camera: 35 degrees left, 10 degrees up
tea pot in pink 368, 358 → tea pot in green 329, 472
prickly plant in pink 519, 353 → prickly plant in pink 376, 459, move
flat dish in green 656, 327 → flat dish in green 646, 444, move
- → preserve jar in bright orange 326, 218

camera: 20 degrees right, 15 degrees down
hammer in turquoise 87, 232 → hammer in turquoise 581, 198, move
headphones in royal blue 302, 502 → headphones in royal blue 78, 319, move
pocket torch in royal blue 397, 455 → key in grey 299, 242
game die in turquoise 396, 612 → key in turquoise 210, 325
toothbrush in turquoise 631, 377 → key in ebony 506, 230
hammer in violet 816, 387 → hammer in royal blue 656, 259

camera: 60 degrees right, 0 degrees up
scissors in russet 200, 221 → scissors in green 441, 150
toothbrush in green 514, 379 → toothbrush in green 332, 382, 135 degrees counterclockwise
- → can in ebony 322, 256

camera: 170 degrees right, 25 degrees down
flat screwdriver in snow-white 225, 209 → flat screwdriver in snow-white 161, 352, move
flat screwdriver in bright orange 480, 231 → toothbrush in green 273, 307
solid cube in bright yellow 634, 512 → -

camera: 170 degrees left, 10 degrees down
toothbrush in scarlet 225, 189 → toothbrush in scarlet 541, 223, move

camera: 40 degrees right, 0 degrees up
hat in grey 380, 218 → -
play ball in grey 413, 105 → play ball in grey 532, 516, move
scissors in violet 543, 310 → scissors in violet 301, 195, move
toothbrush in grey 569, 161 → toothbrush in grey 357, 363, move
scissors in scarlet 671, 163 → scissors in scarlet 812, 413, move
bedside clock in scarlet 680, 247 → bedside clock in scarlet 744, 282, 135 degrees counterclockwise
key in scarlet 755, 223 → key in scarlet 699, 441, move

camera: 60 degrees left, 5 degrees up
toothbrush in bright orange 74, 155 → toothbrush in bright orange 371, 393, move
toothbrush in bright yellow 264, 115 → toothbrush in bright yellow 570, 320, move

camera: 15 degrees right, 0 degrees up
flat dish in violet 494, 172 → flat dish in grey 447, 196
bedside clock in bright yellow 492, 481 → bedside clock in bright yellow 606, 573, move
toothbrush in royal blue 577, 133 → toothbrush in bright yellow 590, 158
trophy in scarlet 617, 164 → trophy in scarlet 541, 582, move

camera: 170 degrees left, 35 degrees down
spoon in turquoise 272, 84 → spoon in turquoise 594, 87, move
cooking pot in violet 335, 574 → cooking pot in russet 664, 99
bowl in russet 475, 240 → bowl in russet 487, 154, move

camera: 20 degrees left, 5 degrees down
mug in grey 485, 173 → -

▸ **TASK TO COMPLETE**
Copy out each line from the listing that contains the string "pink".

▸ **YOUR RESPONSE**
tea pot in pink 368, 358 → tea pot in green 329, 472
prickly plant in pink 519, 353 → prickly plant in pink 376, 459, move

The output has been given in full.